= Exercise data =
= Beginning of Section =
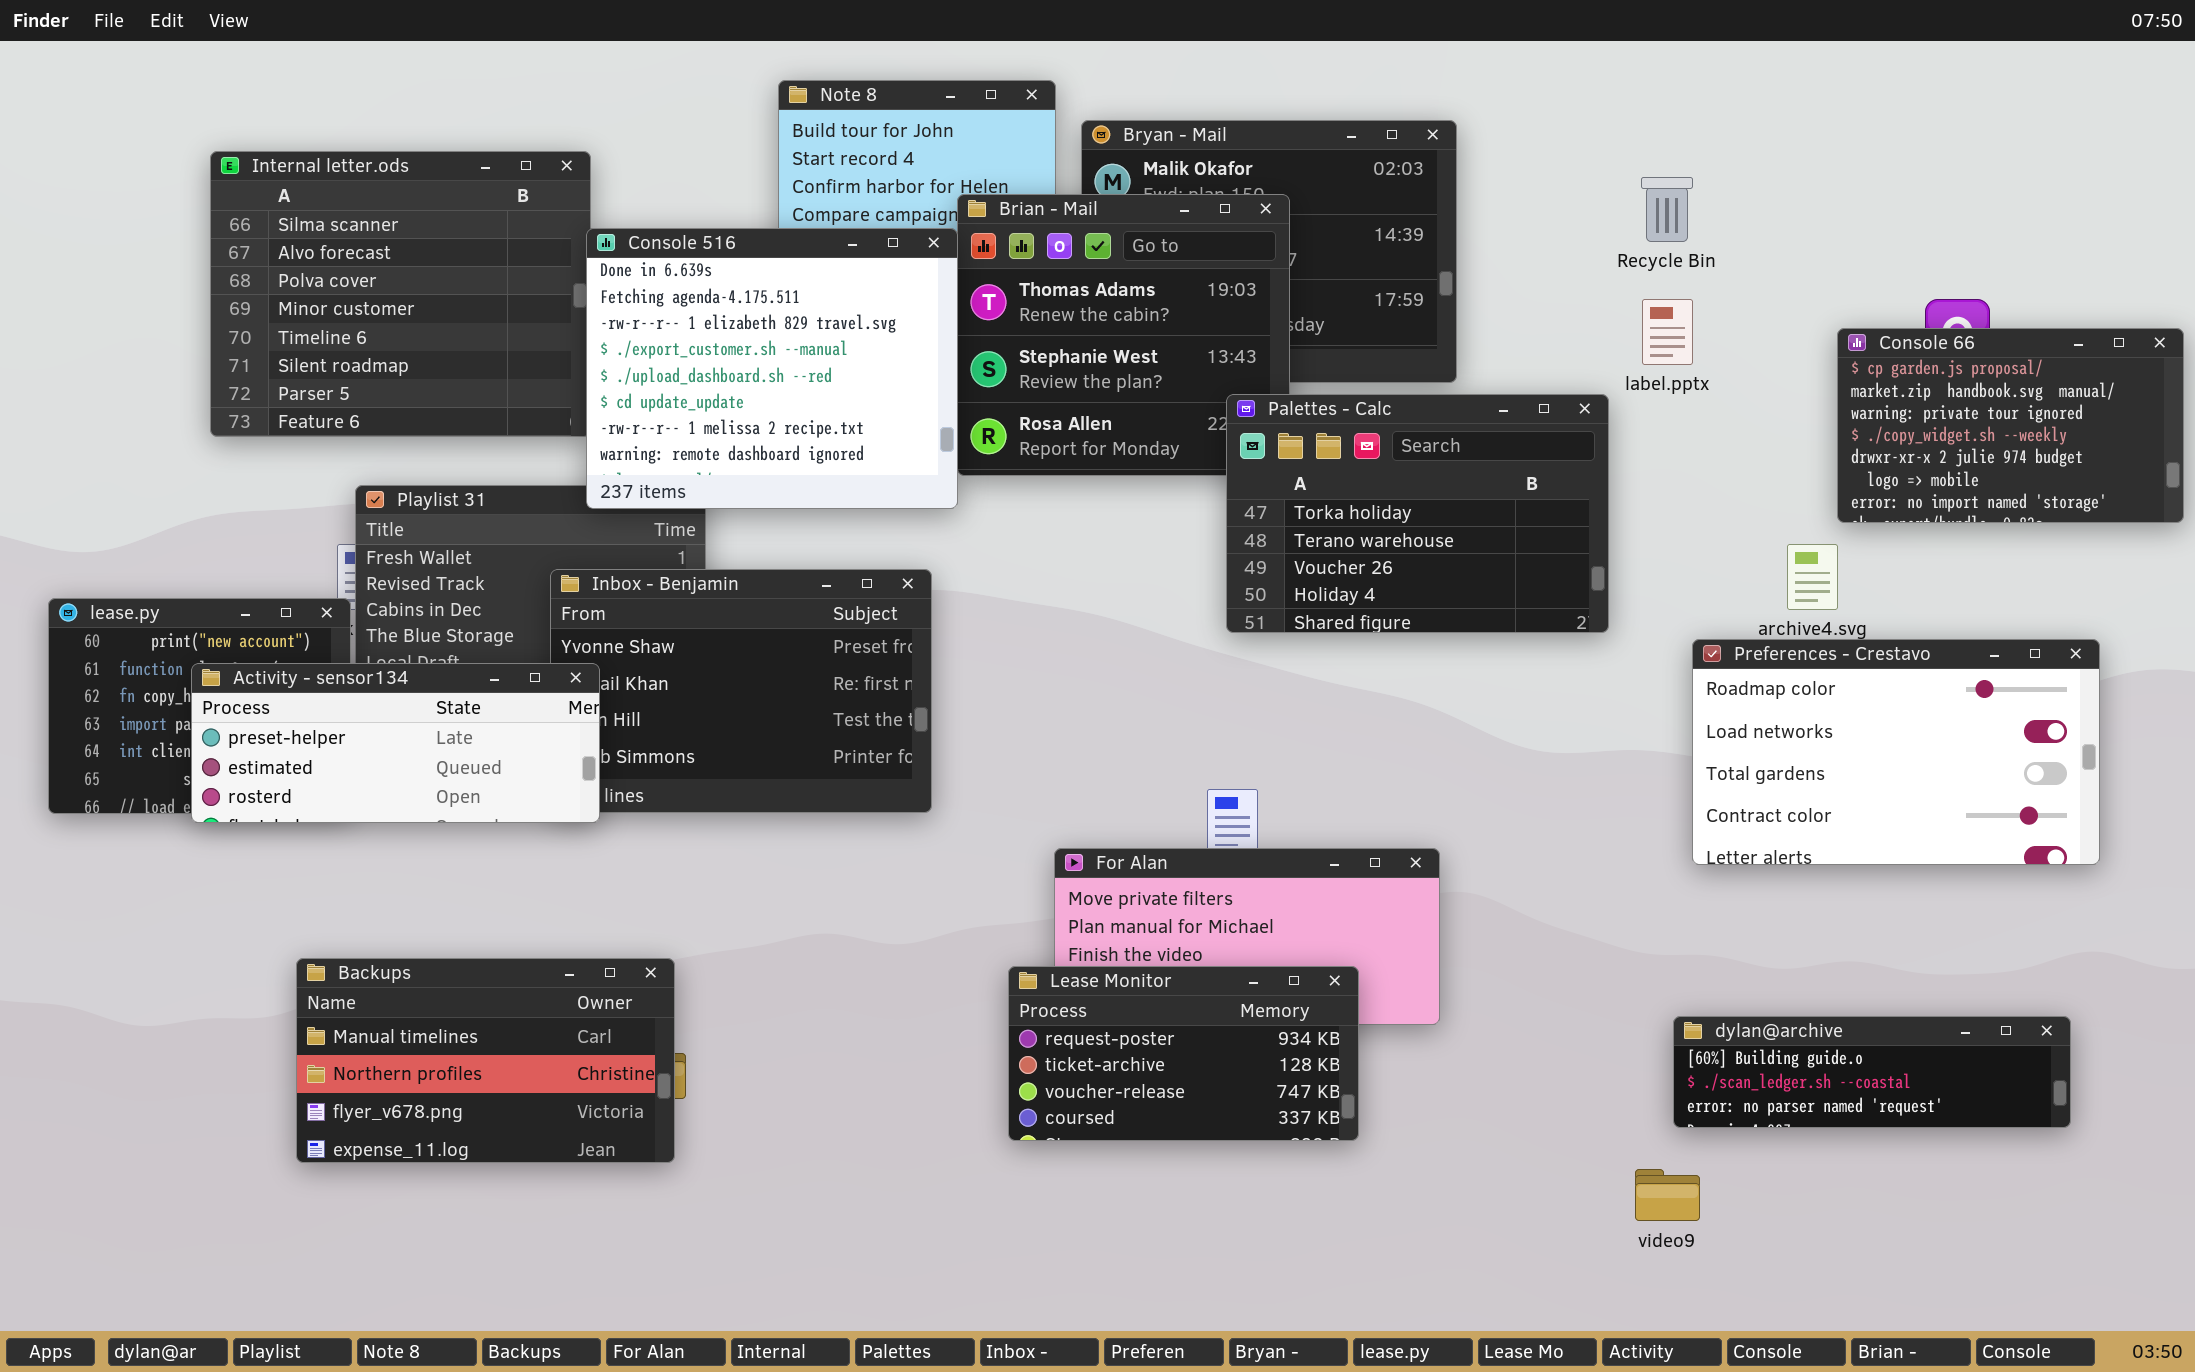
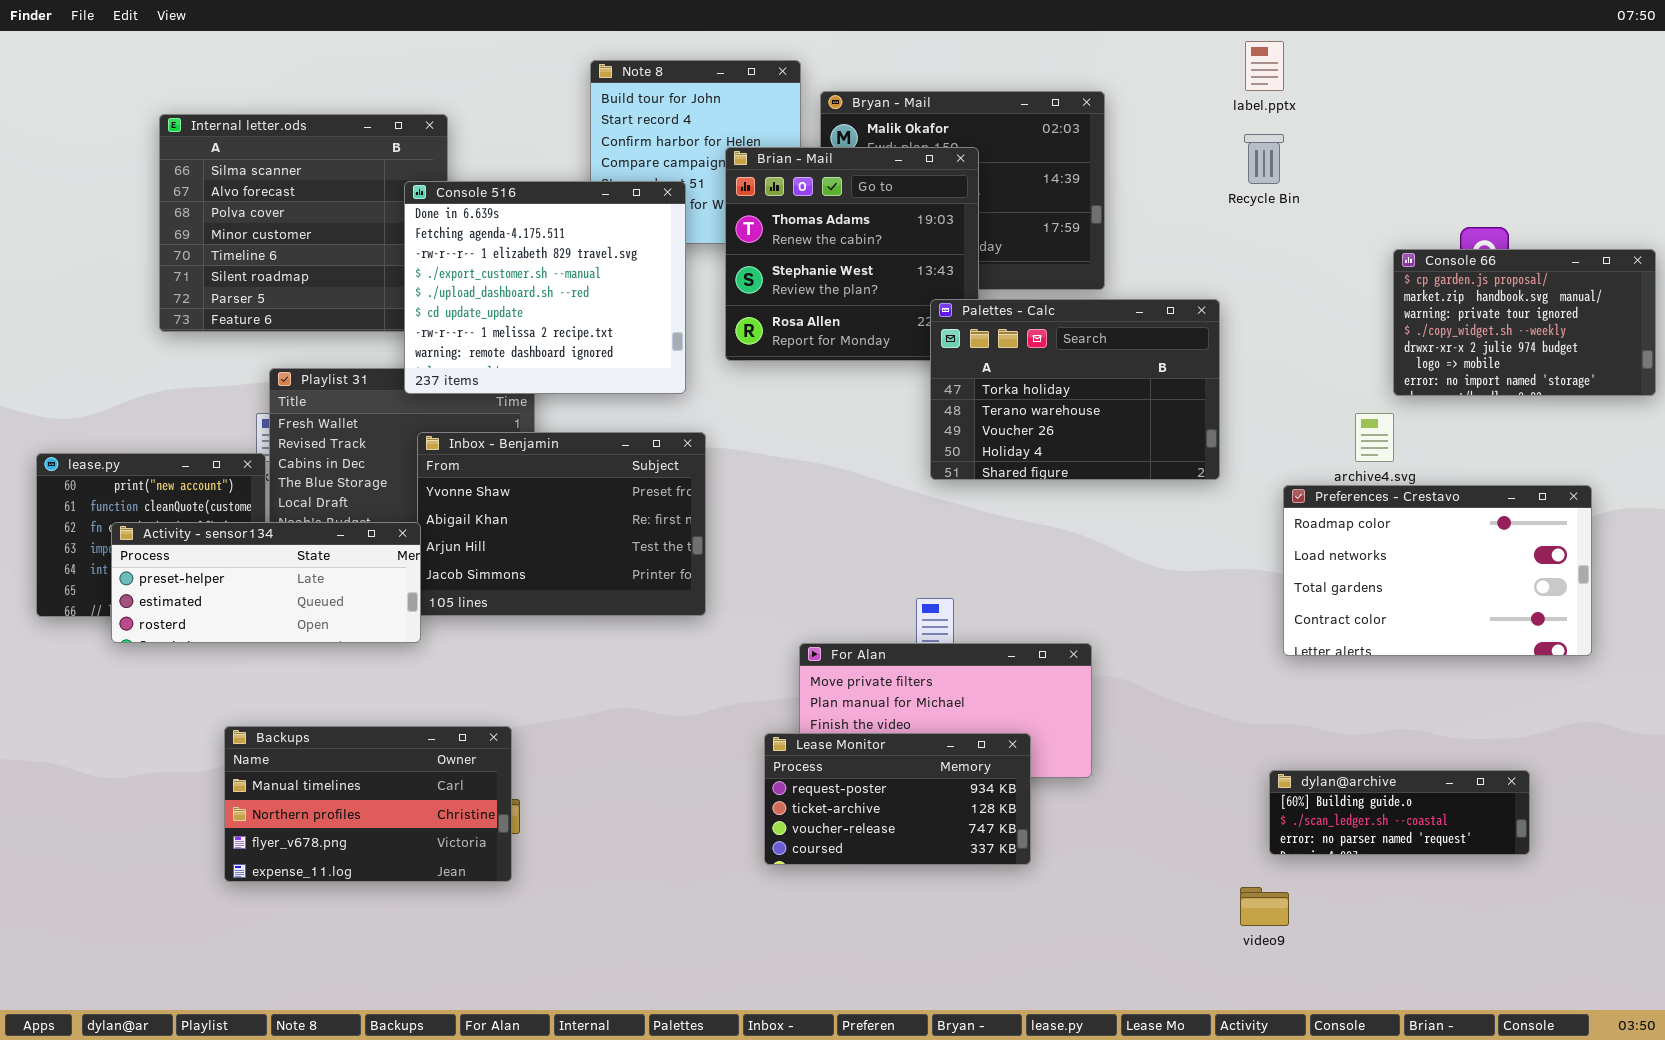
Console 516: [586,228,958,509] -> [404,181,686,394], moved
label.pptx: [1642,299,1693,365] -> [1245,41,1284,91], moved
Activity - sensor134: [191,663,600,823] -> [111,522,421,643], moved
dylan@archive: [1673,1016,2071,1128] -> [1269,770,1530,855], resized

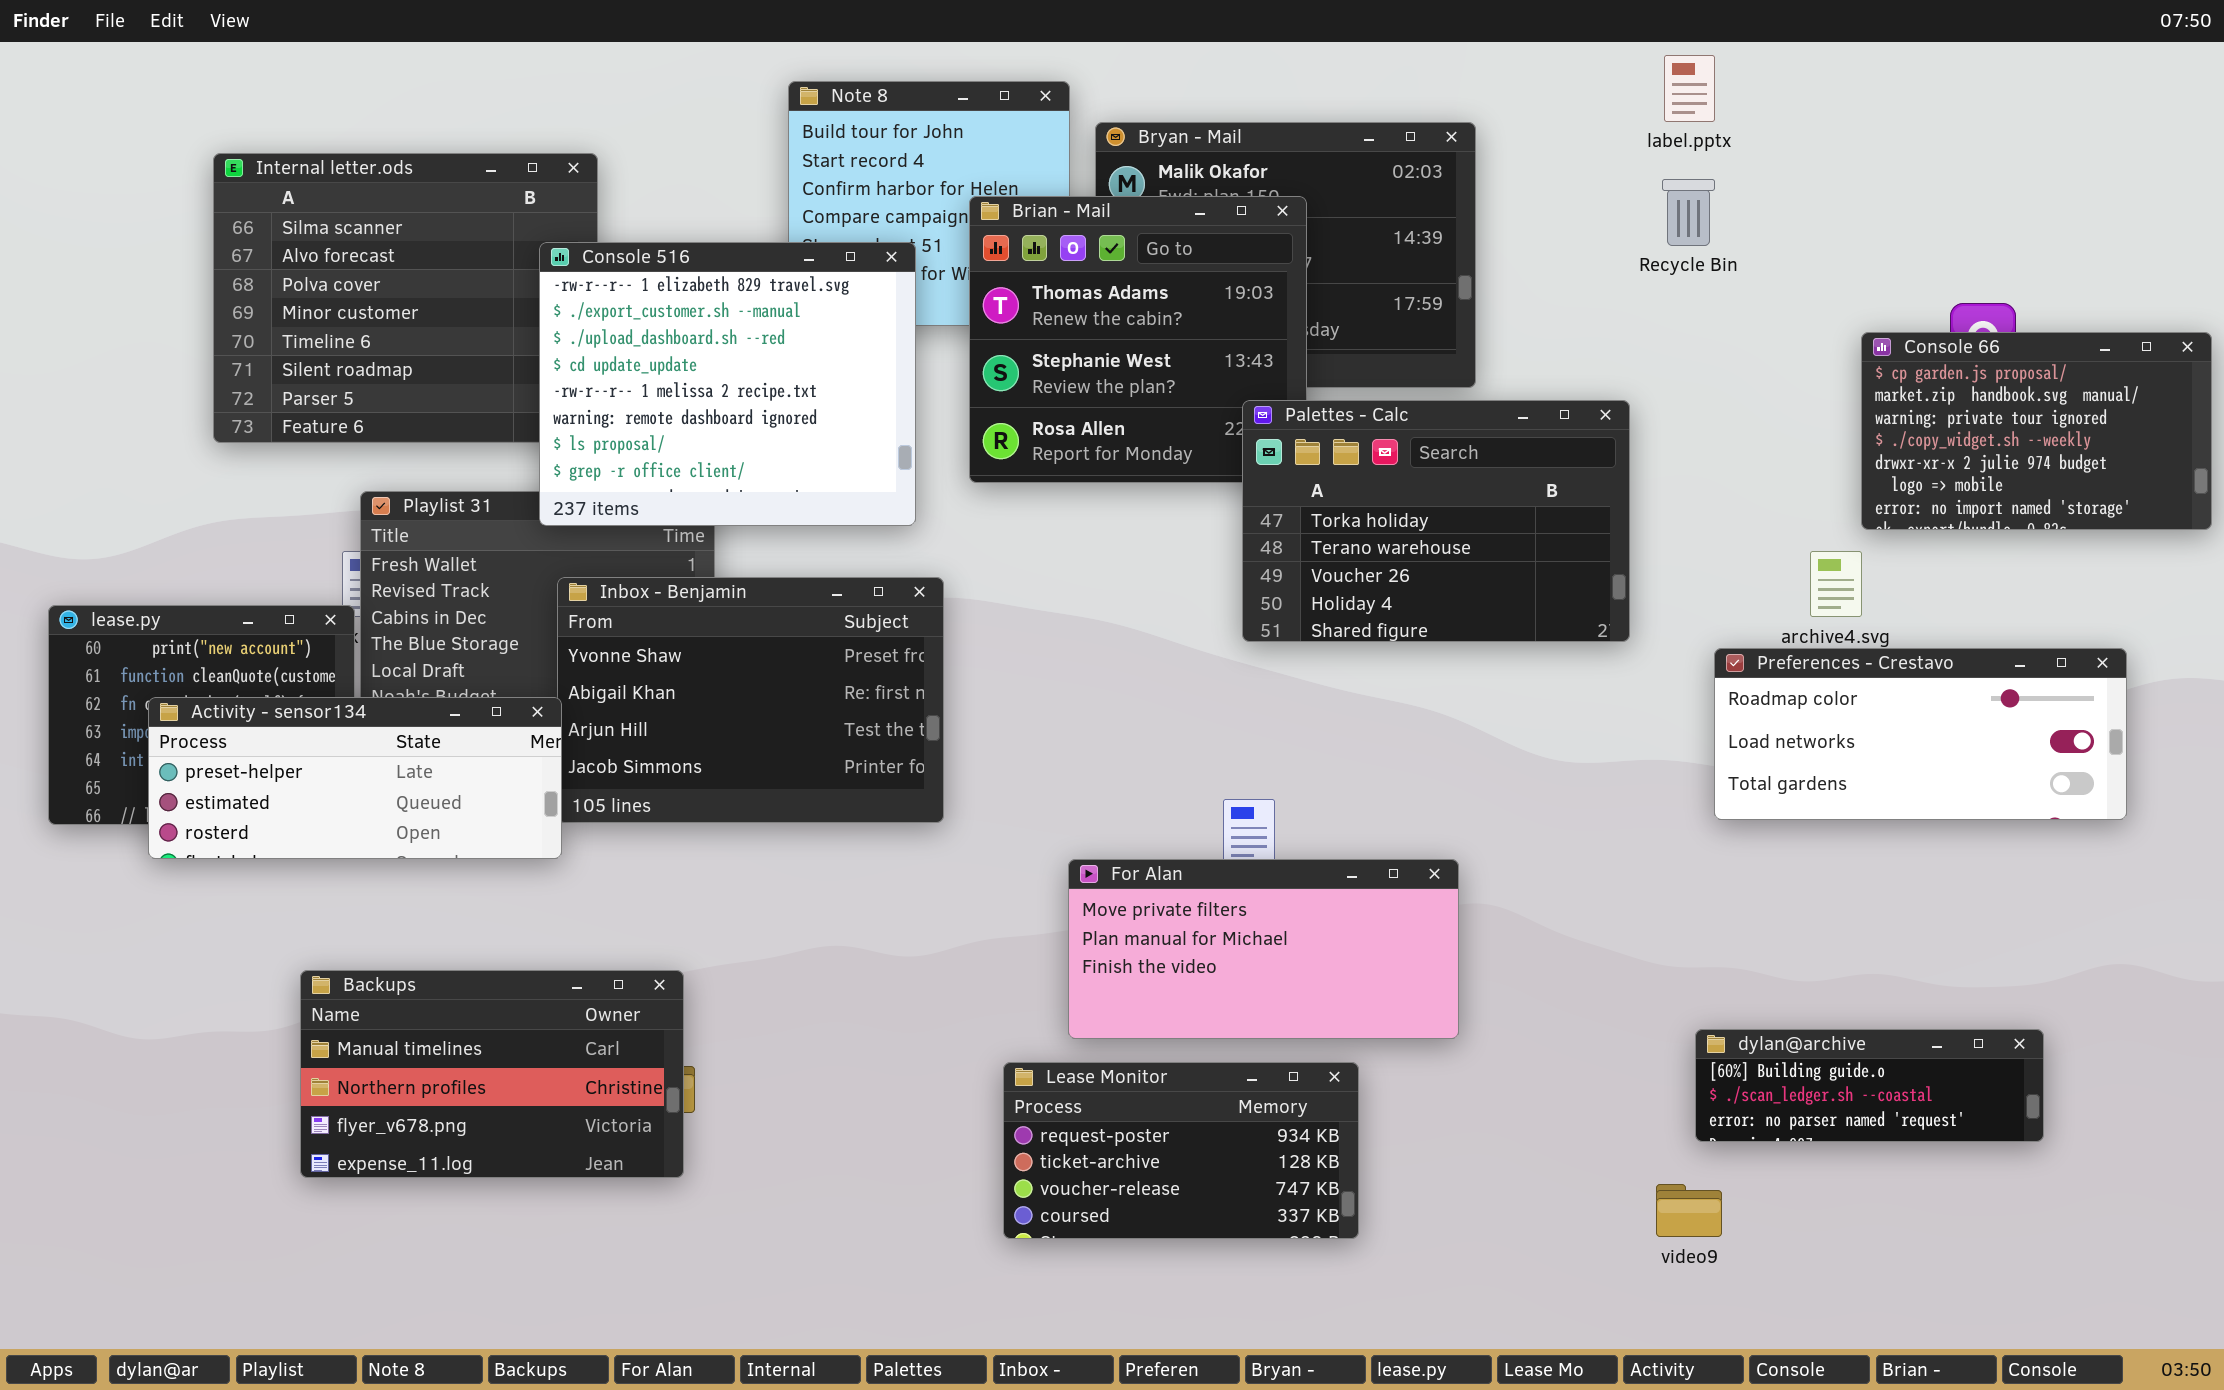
Console 516: [404,181,686,394] -> [539,242,916,526], scrolled down 2 rows
Preferences - Crestavo: [1283,485,1592,656] -> [1714,648,2127,820], resized
Lease Monitor: [764,733,1031,865] -> [1003,1062,1359,1239], moved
= End of Section =
= Instructions to follow =
Each line above that carries the string "Console" has to be returned.

= Reply =
Console 516: [586,228,958,509] -> [404,181,686,394], moved
Console 516: [404,181,686,394] -> [539,242,916,526], scrolled down 2 rows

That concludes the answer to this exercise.